- [O que se espera]: Reproduza, por favor, palavra por palavra todas as linhas dos registros abaixo, sem incluir as imagens na resposta.

- [Registros da tarefa]:
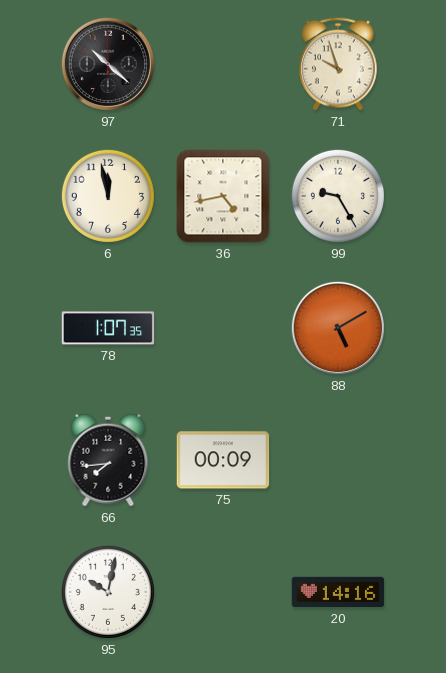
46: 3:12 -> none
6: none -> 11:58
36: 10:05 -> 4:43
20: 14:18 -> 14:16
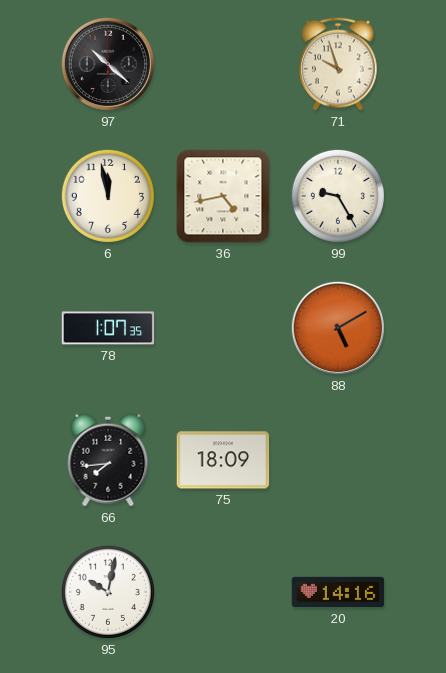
75: 00:09 -> 18:09
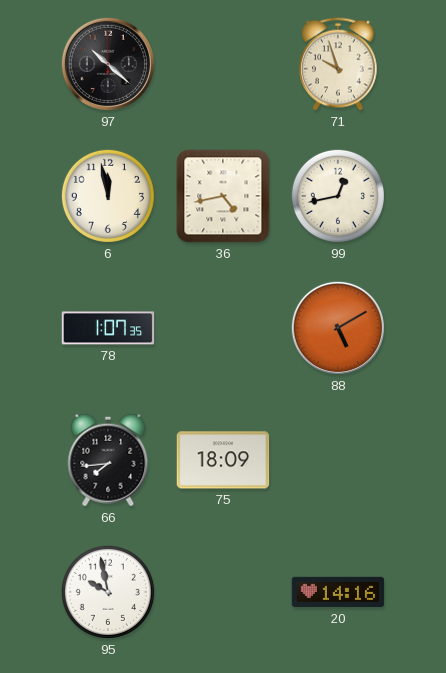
99: 9:25 -> 12:43
95: 10:02 -> 9:58
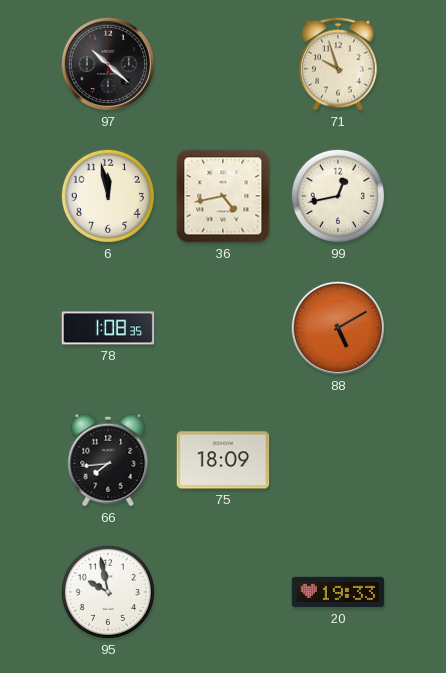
78: 1:07 -> 1:08
20: 14:16 -> 19:33
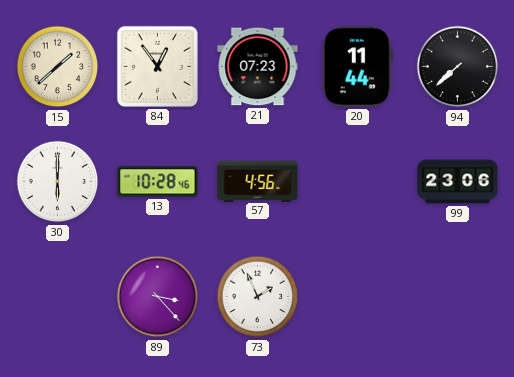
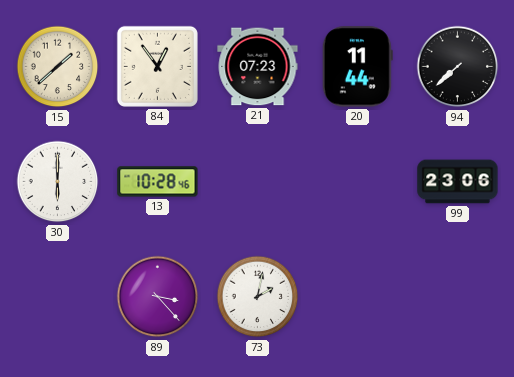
57: 4:56 -> none
73: 1:56 -> 2:02
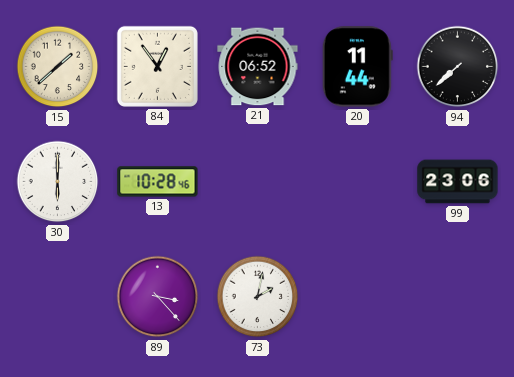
21: 07:23 -> 06:52
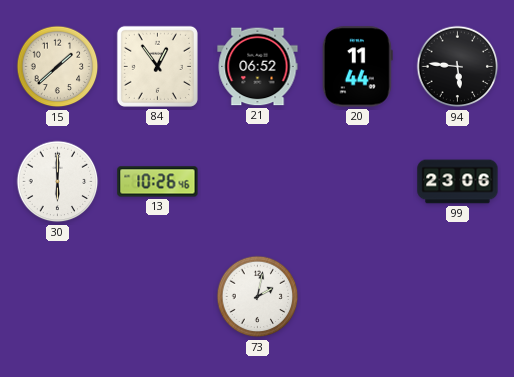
94: 7:38 -> 5:46
13: 10:28 -> 10:26
89: 3:23 -> none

- [Resposta escrita]:
46: 3:12 -> none
6: none -> 11:58
36: 10:05 -> 4:43
20: 14:18 -> 14:16
75: 00:09 -> 18:09
99: 9:25 -> 12:43
95: 10:02 -> 9:58
78: 1:07 -> 1:08
20: 14:16 -> 19:33
57: 4:56 -> none
73: 1:56 -> 2:02
21: 07:23 -> 06:52
94: 7:38 -> 5:46
13: 10:28 -> 10:26
89: 3:23 -> none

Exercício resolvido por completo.